__Description of the task__
Could you transcribe every record below exactly, leaving out the pictures?

Start of Block

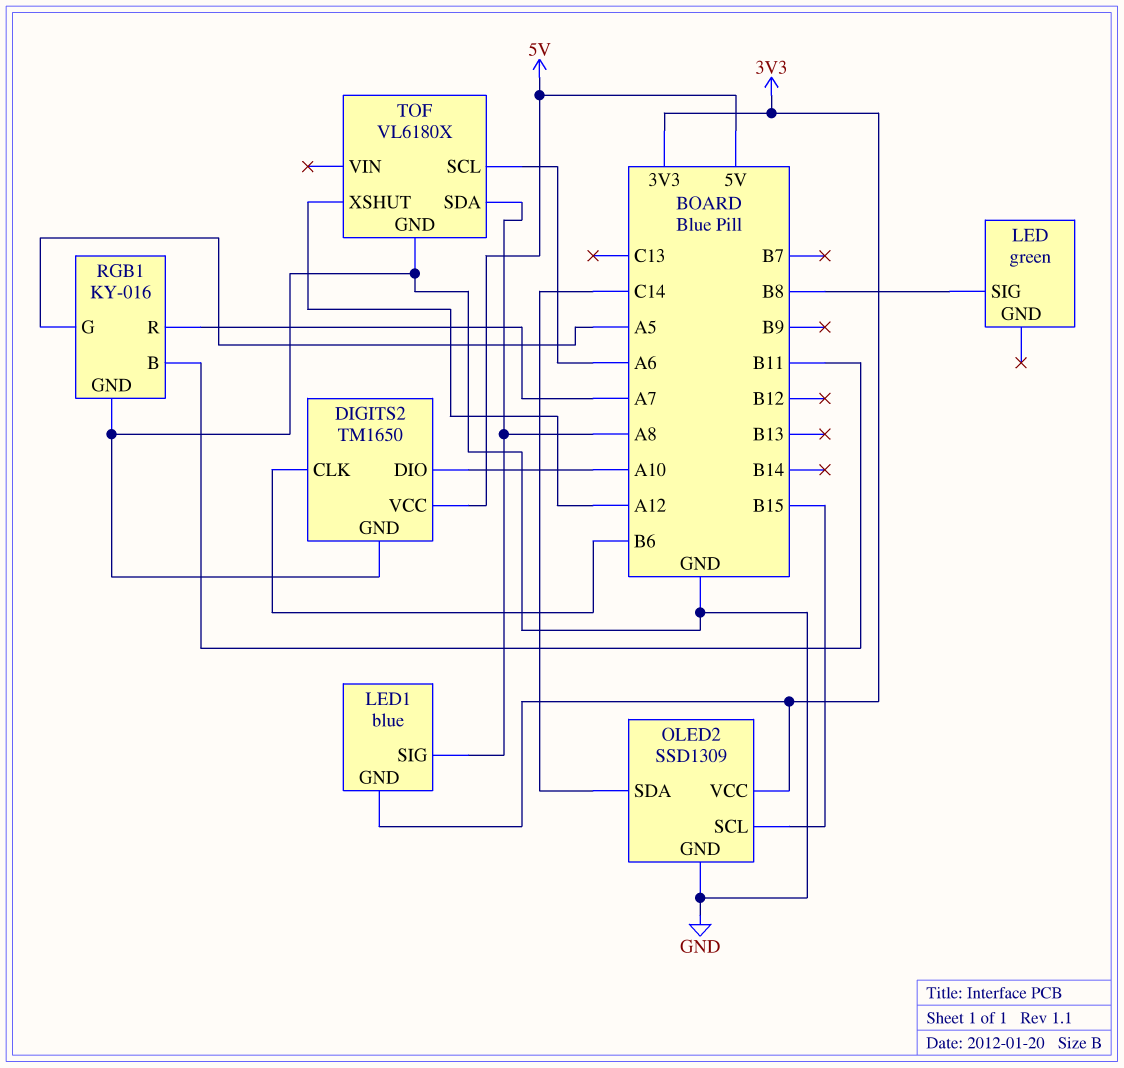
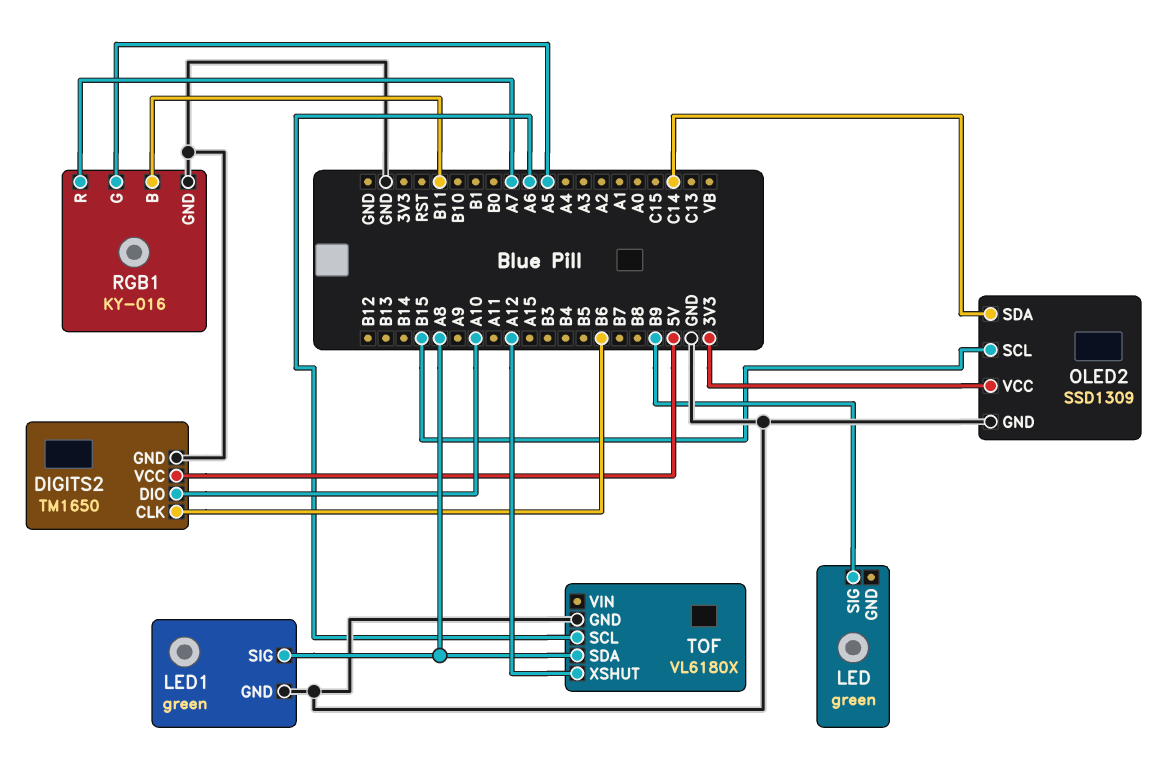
LED pin SIG: B8 -> B9
LED1: blue -> green
LED1 pin GND: 3V3 -> GND

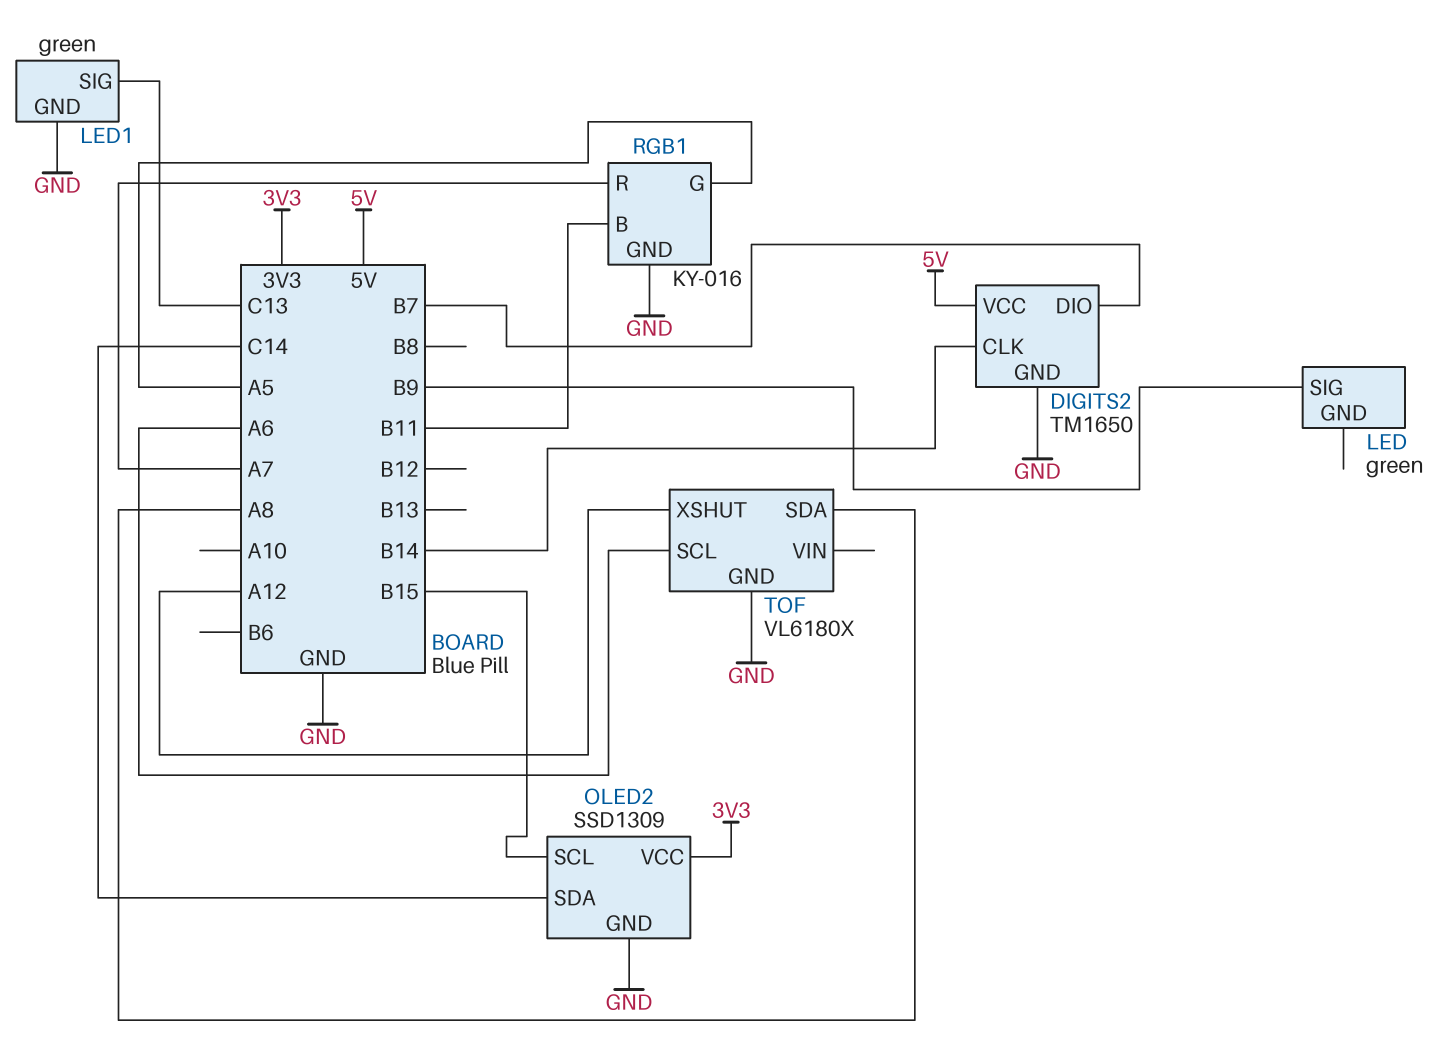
DIGITS2 pin CLK: B6 -> B14
DIGITS2 pin DIO: A10 -> B7
LED1 pin SIG: A8 -> C13

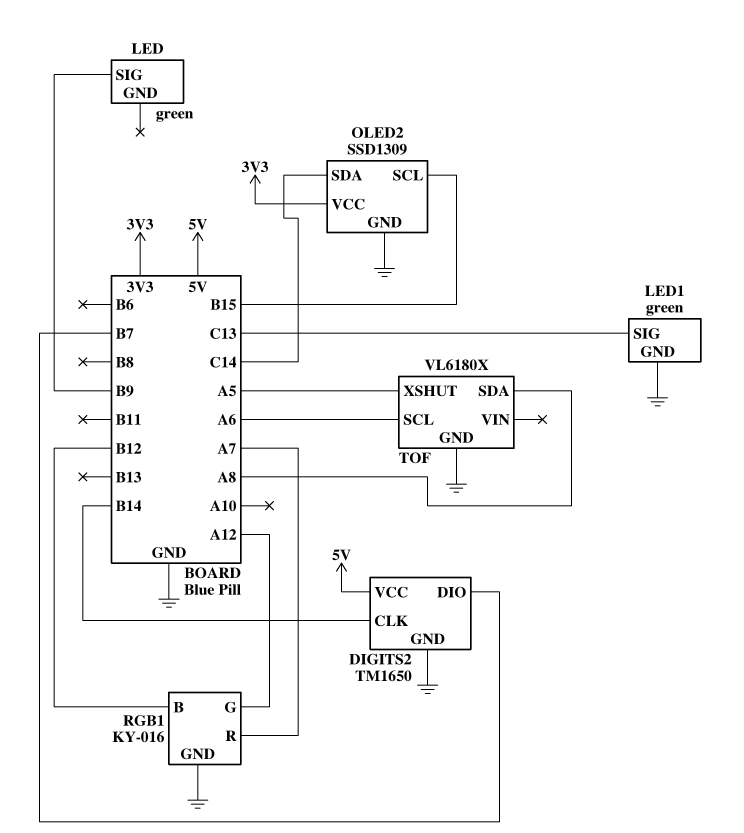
RGB1 pin B: B11 -> B12
RGB1 pin G: A5 -> A12
TOF pin XSHUT: A12 -> A5

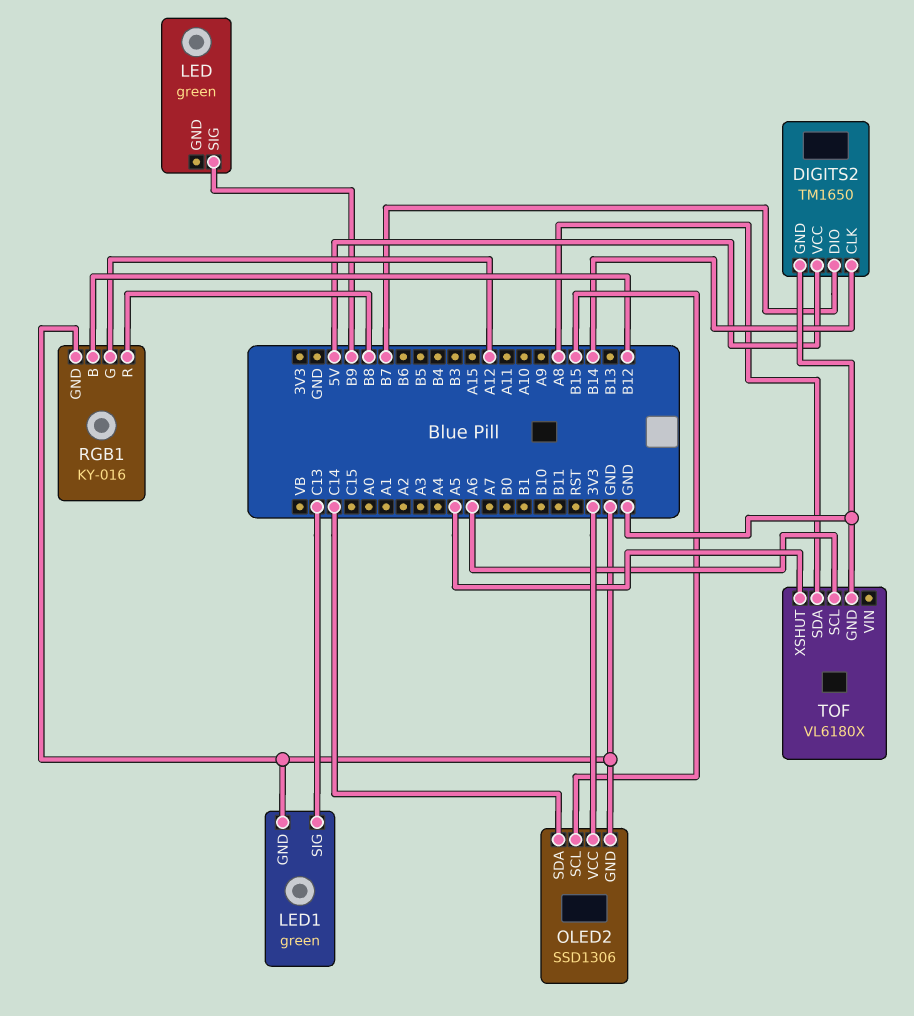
OLED2: SSD1309 -> SSD1306
RGB1 pin R: A7 -> B8

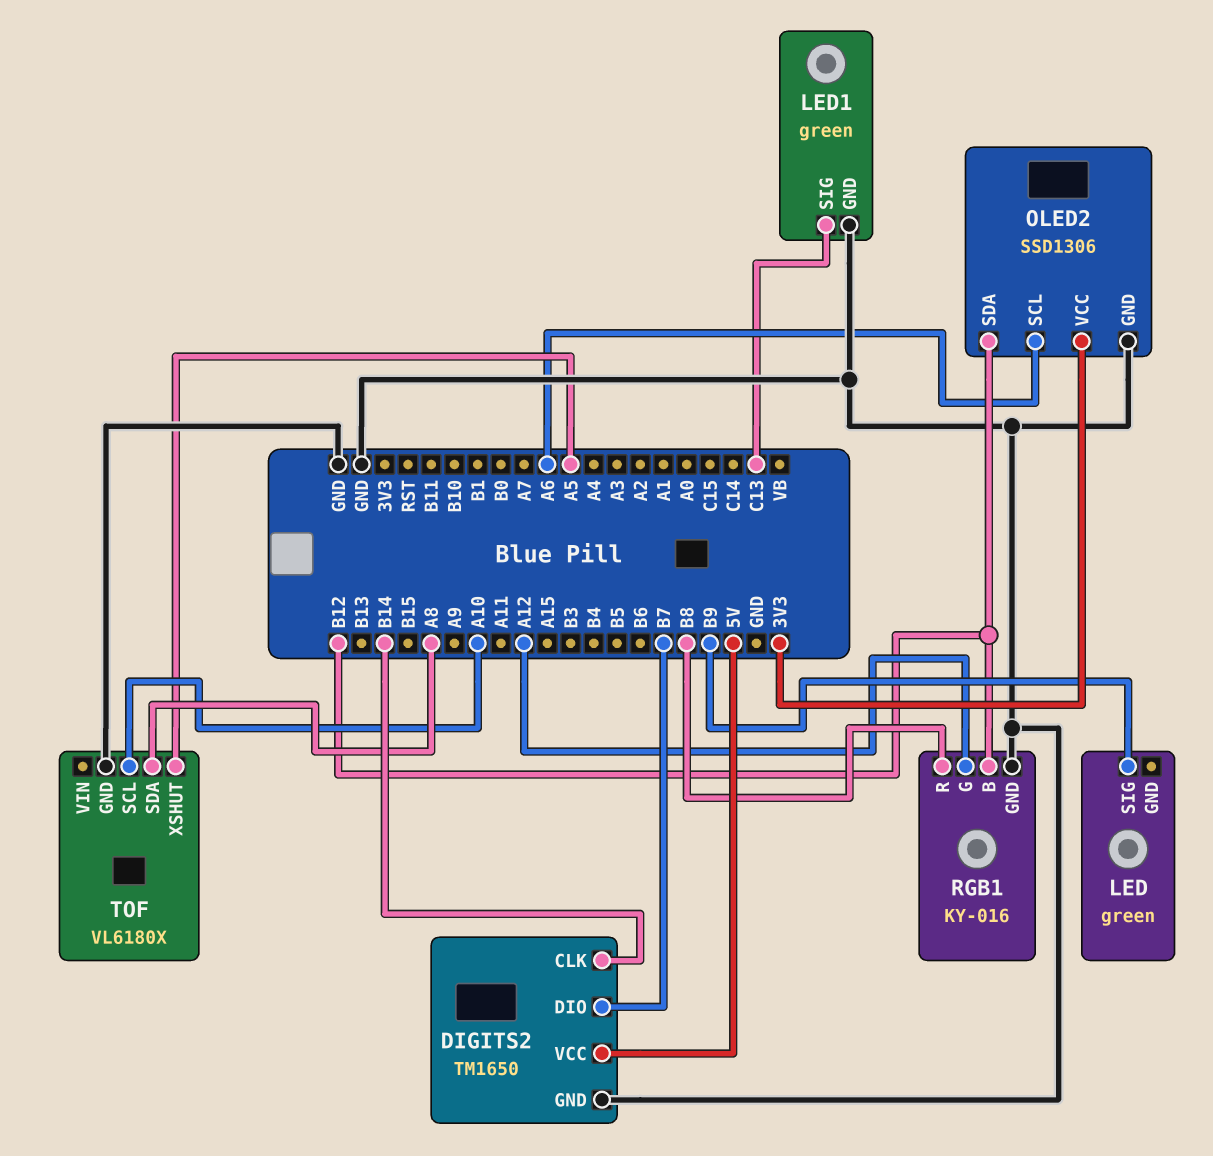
OLED2 pin SCL: B15 -> A6
OLED2 pin SDA: C14 -> B12
TOF pin SCL: A6 -> A10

End of Block

__Exercise response__
LED pin SIG: B8 -> B9
LED1: blue -> green
LED1 pin GND: 3V3 -> GND

DIGITS2 pin CLK: B6 -> B14
DIGITS2 pin DIO: A10 -> B7
LED1 pin SIG: A8 -> C13

RGB1 pin B: B11 -> B12
RGB1 pin G: A5 -> A12
TOF pin XSHUT: A12 -> A5

OLED2: SSD1309 -> SSD1306
RGB1 pin R: A7 -> B8

OLED2 pin SCL: B15 -> A6
OLED2 pin SDA: C14 -> B12
TOF pin SCL: A6 -> A10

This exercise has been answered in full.